→ WHAT YOU WILL DO
Restate the whole listing below word for word and keep the images out.

→ RECORD EXTRACTS
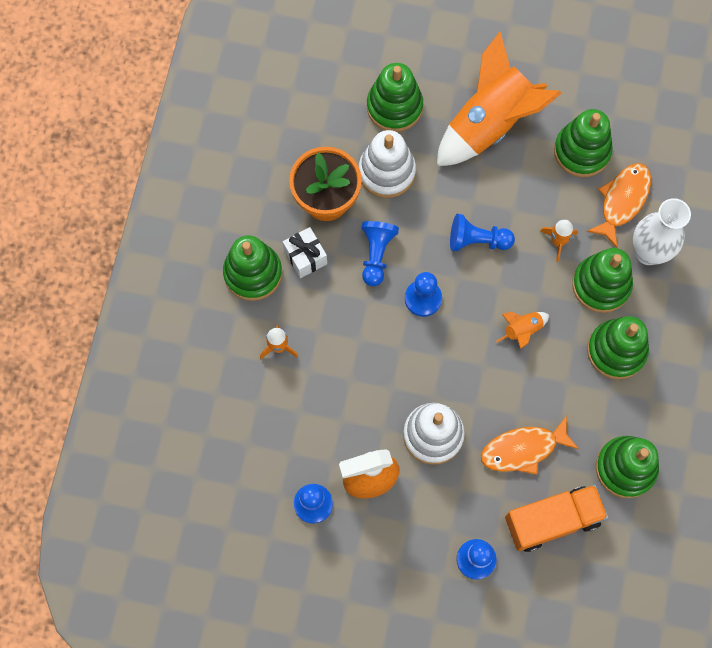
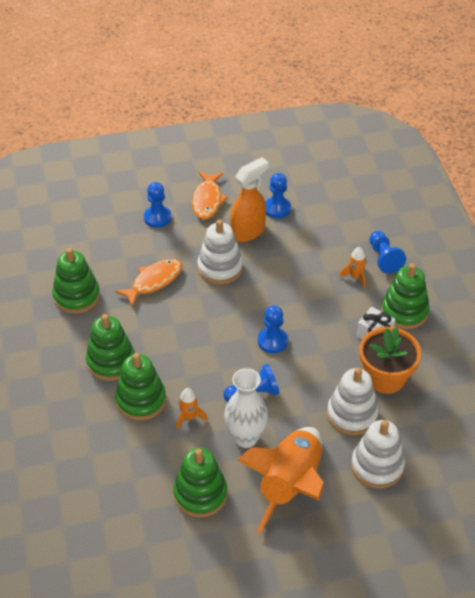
camera: 155 degrees right, 25 degrees down
(376, 255) = (324, 356): blue pawn -> blue pawn (384, 258)
(394, 107) = (377, 466): green stacking toy -> white stacking toy
(522, 330) = (188, 348): orange rocket -> none
(552, 520) = (116, 252): orange truck -> none
(622, 201) = (149, 468): orange fish -> orange fish (207, 200)
(648, 252) = (111, 437): white vase -> white vase (246, 438)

→ SOLUTION BELOW
camera: 155 degrees right, 25 degrees down
(376, 255) = (324, 356): blue pawn -> blue pawn (384, 258)
(394, 107) = (377, 466): green stacking toy -> white stacking toy
(522, 330) = (188, 348): orange rocket -> none
(552, 520) = (116, 252): orange truck -> none
(622, 201) = (149, 468): orange fish -> orange fish (207, 200)
(648, 252) = (111, 437): white vase -> white vase (246, 438)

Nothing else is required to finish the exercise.